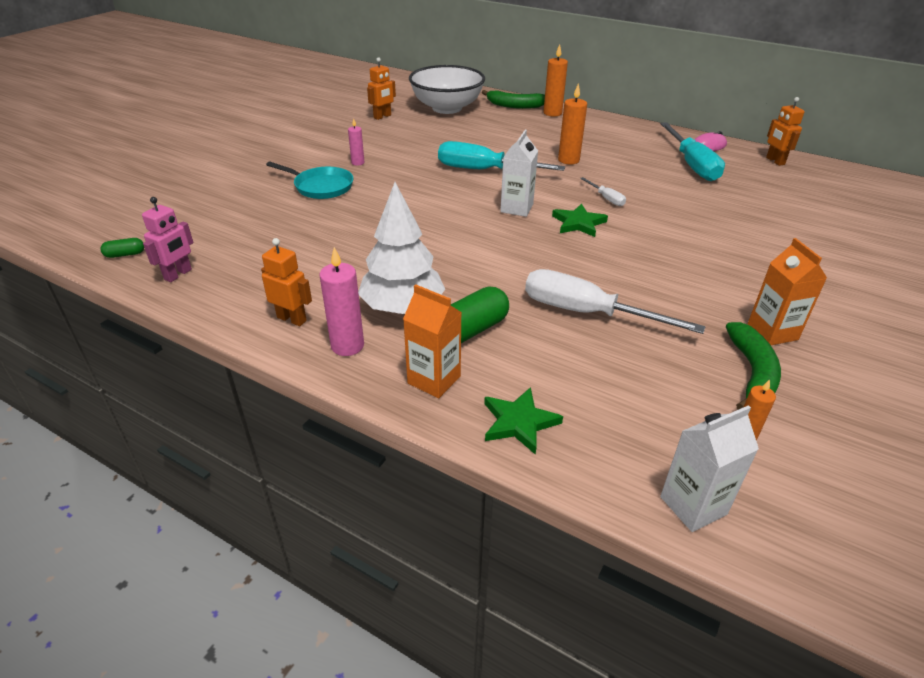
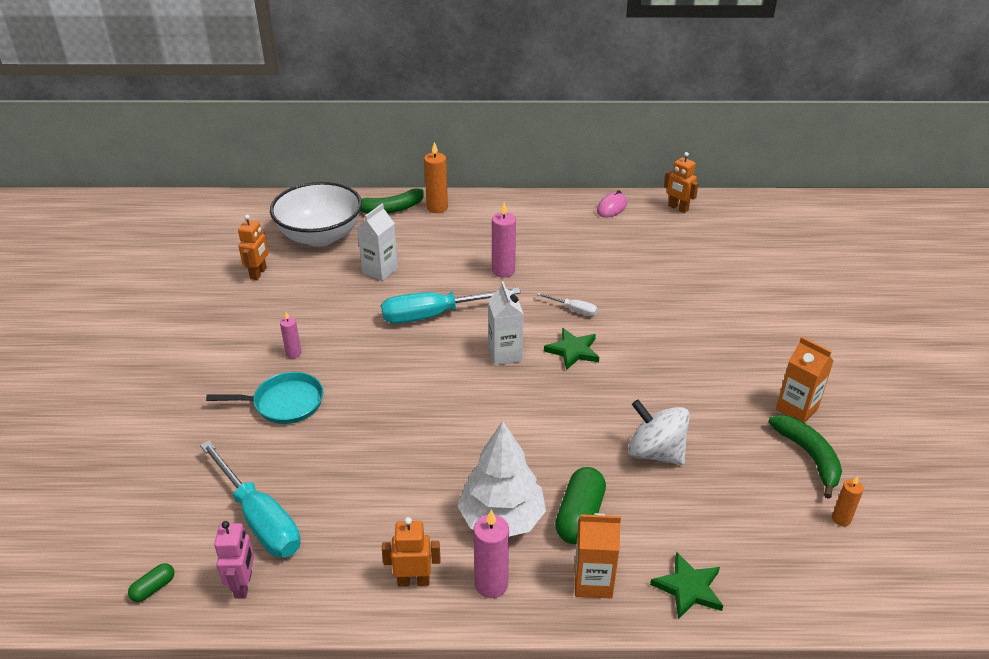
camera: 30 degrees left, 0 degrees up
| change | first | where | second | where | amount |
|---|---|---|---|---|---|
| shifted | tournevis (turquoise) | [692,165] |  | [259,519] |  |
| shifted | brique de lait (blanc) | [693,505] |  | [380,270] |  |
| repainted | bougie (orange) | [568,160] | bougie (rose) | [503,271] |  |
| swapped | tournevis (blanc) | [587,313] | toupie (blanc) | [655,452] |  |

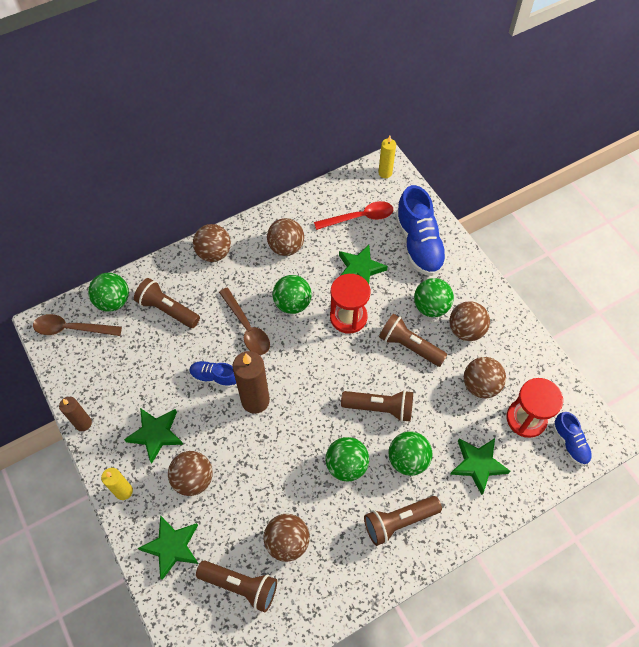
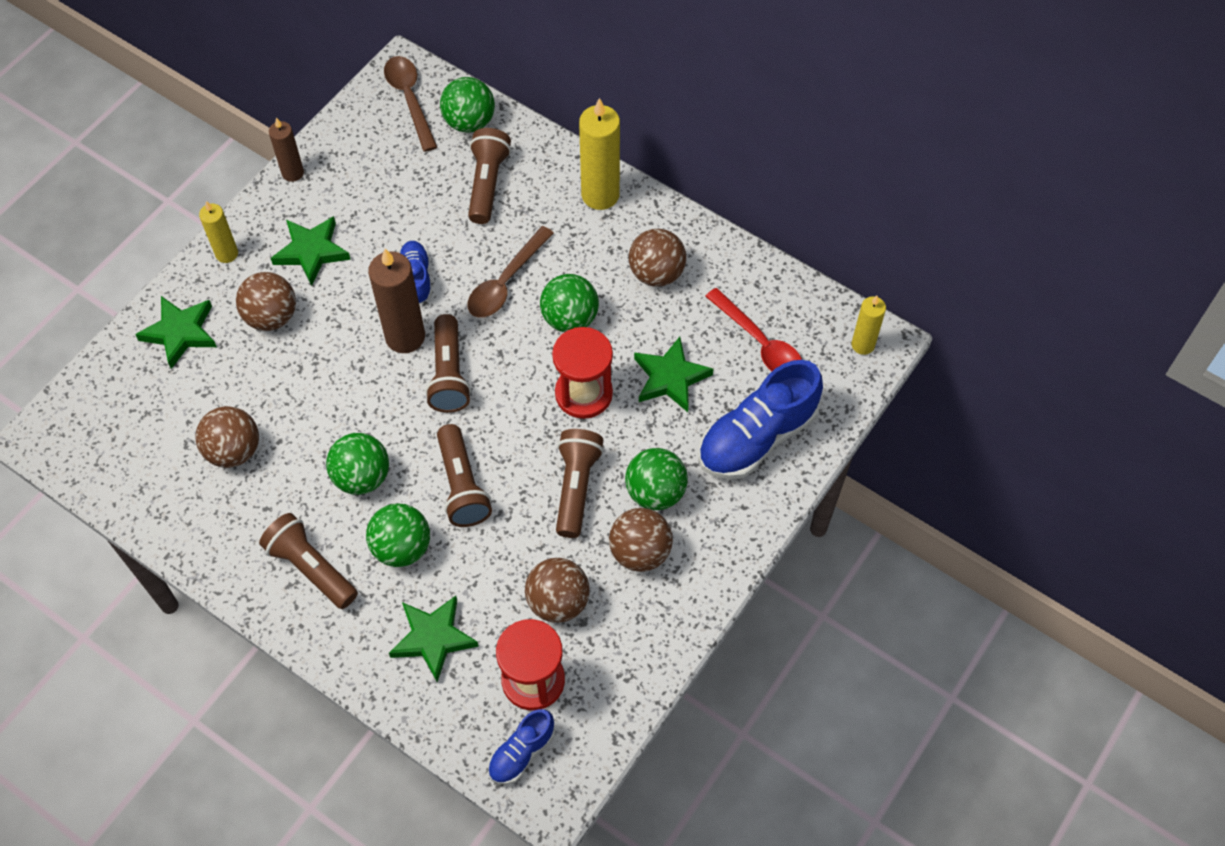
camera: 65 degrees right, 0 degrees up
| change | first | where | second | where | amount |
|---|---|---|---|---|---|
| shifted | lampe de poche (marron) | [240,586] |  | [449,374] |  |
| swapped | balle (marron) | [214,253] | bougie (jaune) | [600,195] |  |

- - -

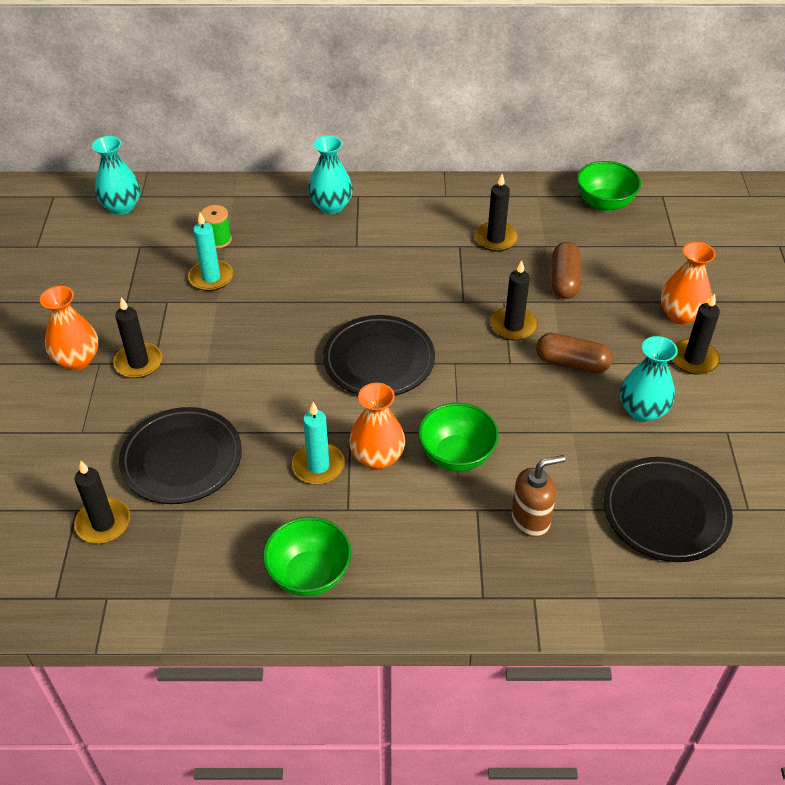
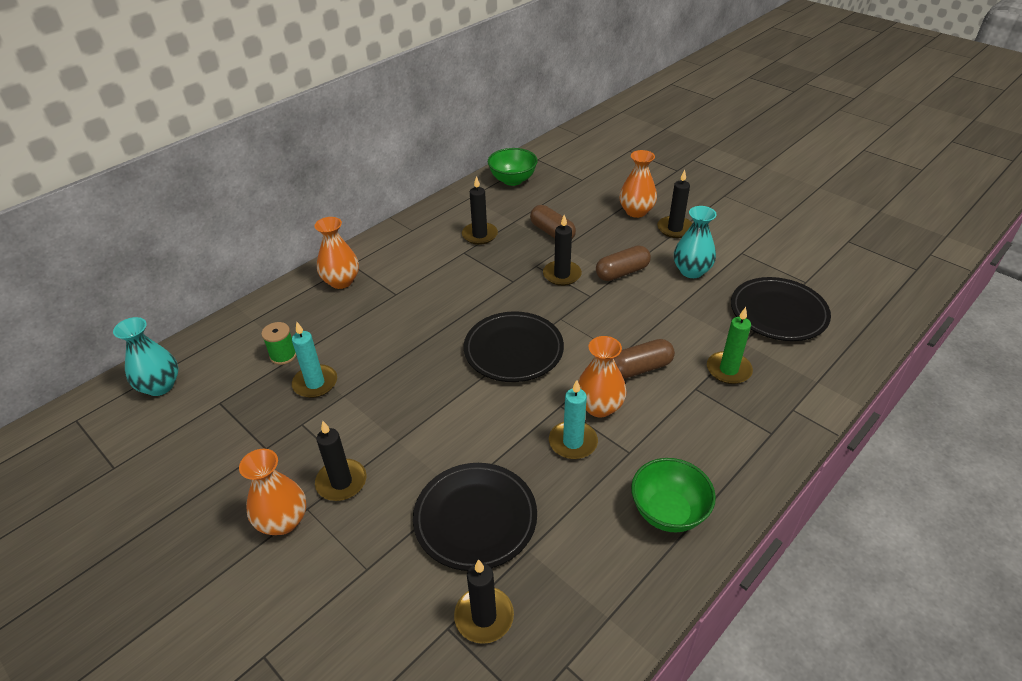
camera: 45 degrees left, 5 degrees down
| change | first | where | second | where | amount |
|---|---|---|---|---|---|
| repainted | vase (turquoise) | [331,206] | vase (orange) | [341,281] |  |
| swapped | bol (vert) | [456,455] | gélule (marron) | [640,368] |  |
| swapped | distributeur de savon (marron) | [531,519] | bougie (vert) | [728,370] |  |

- - -

» TRY IT: Copy only this part of the entries above: the line with "camera: 30 degrees left, 0 degrees up", the line with "repainted | bougie", and the lines between, all exactly as written.

» TASK RESPONSE:
camera: 30 degrees left, 0 degrees up
| change | first | where | second | where | amount |
|---|---|---|---|---|---|
| shifted | tournevis (turquoise) | [692,165] |  | [259,519] |  |
| shifted | brique de lait (blanc) | [693,505] |  | [380,270] |  |
| repainted | bougie (orange) | [568,160] | bougie (rose) | [503,271] |  |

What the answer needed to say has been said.